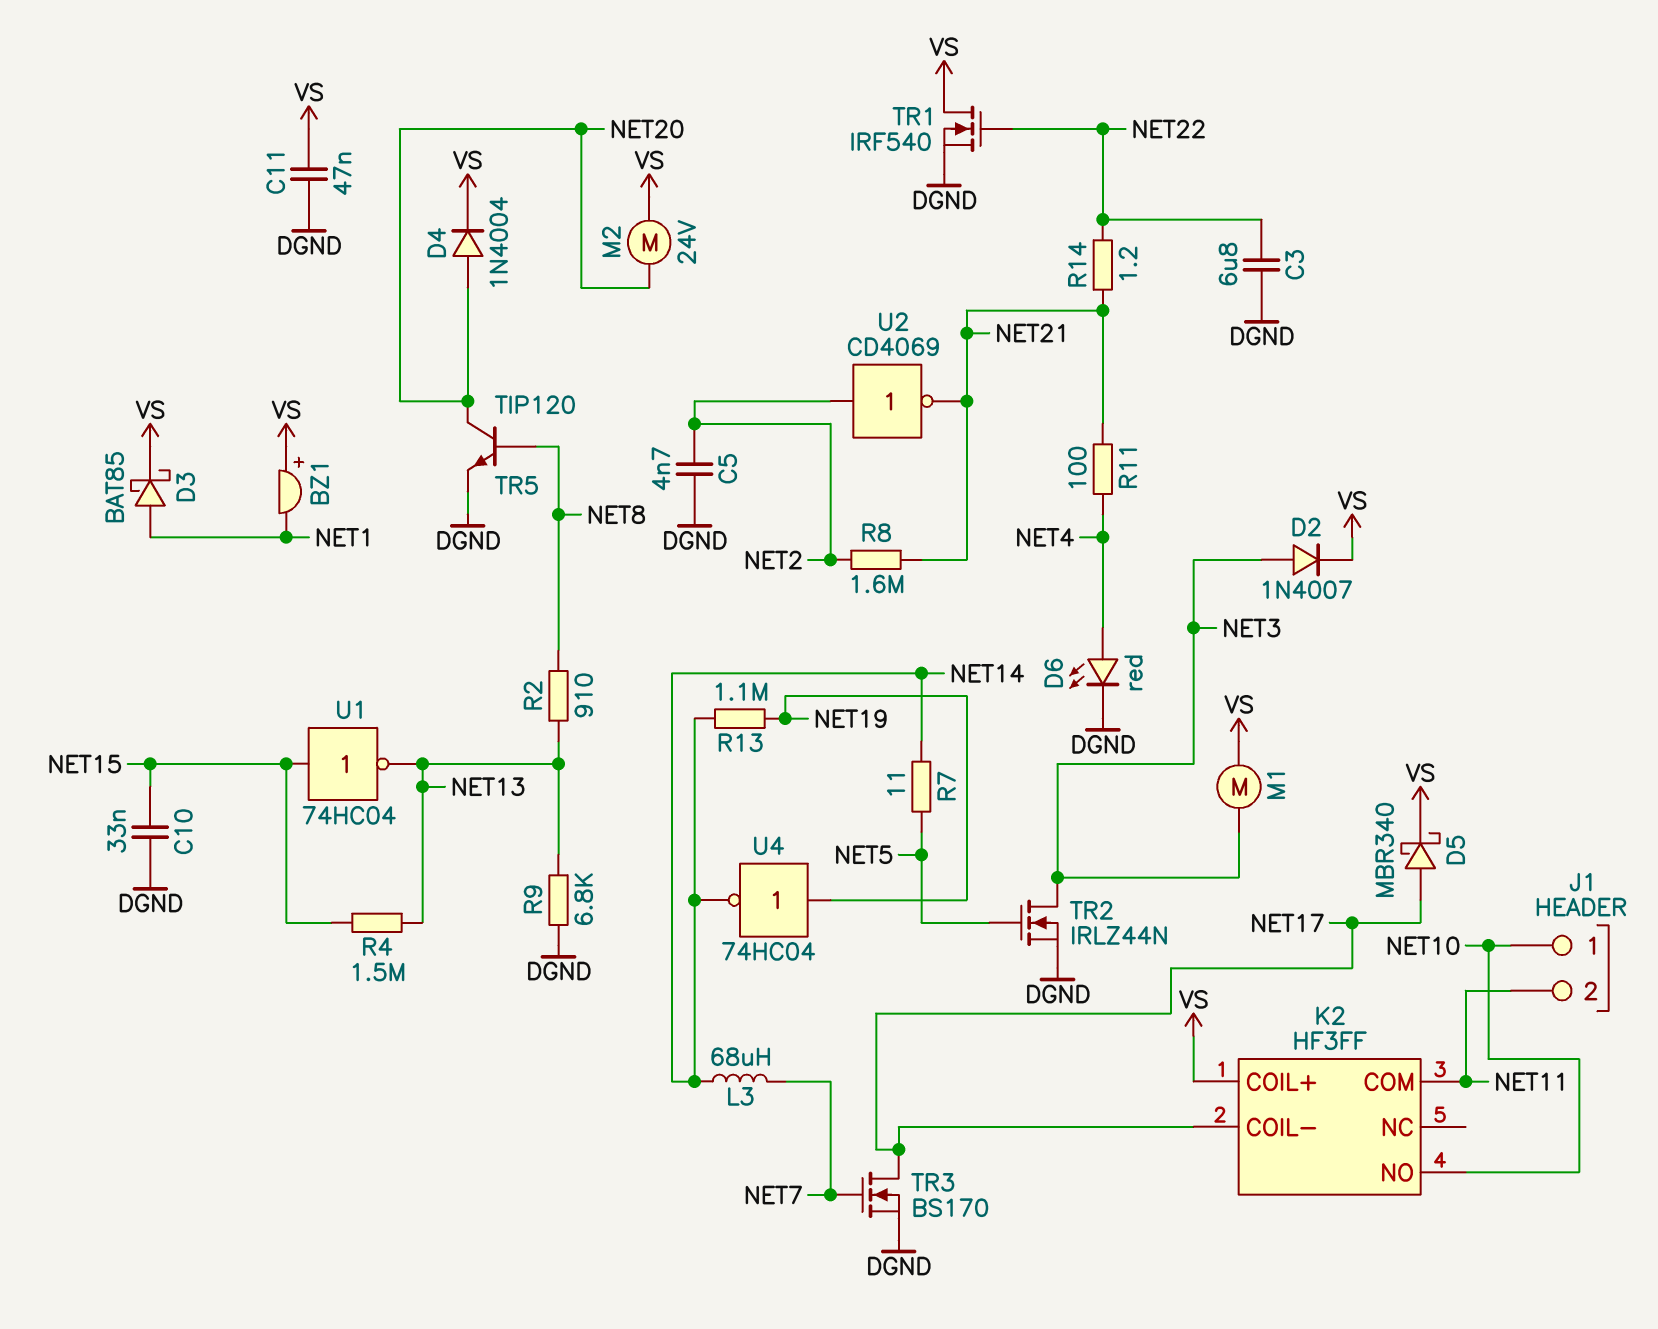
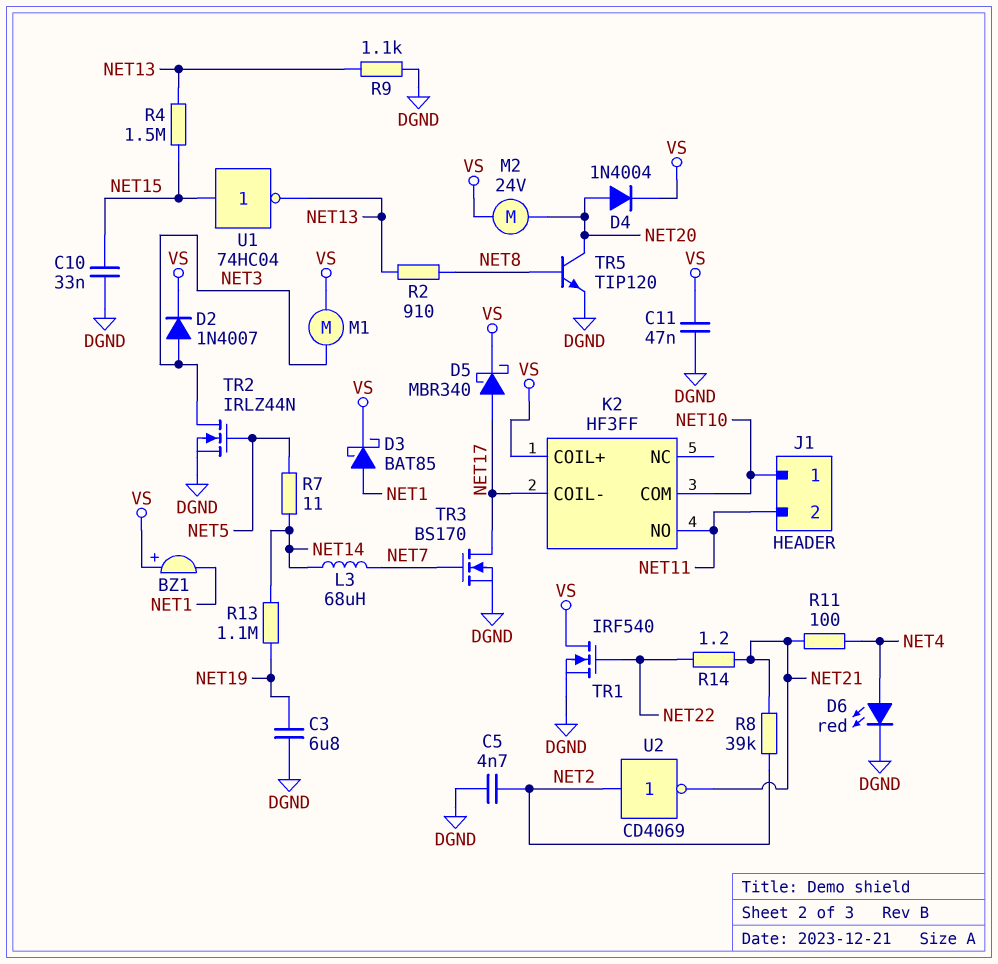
C3: 6.8uF (DGND, NET22) -> 6.8uF (DGND, NET19)
K2 pin COM: NET11 -> NET10
K2 pin NO: NET10 -> NET11
R8: 1.6M (NET2, NET21) -> 39k (NET2, NET21)
R9: 6.8k (DGND, NET13) -> 1.1k (DGND, NET13)
U4: NOT 74HC04 (in NET19, out NET14) -> none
◆ ◆ ◆ ◆ ◆
What you have to do: What is needed is a word-for-word restatement of the entries, minus any pictures.

Written response:
C3: 6.8uF (DGND, NET22) -> 6.8uF (DGND, NET19)
K2 pin COM: NET11 -> NET10
K2 pin NO: NET10 -> NET11
R8: 1.6M (NET2, NET21) -> 39k (NET2, NET21)
R9: 6.8k (DGND, NET13) -> 1.1k (DGND, NET13)
U4: NOT 74HC04 (in NET19, out NET14) -> none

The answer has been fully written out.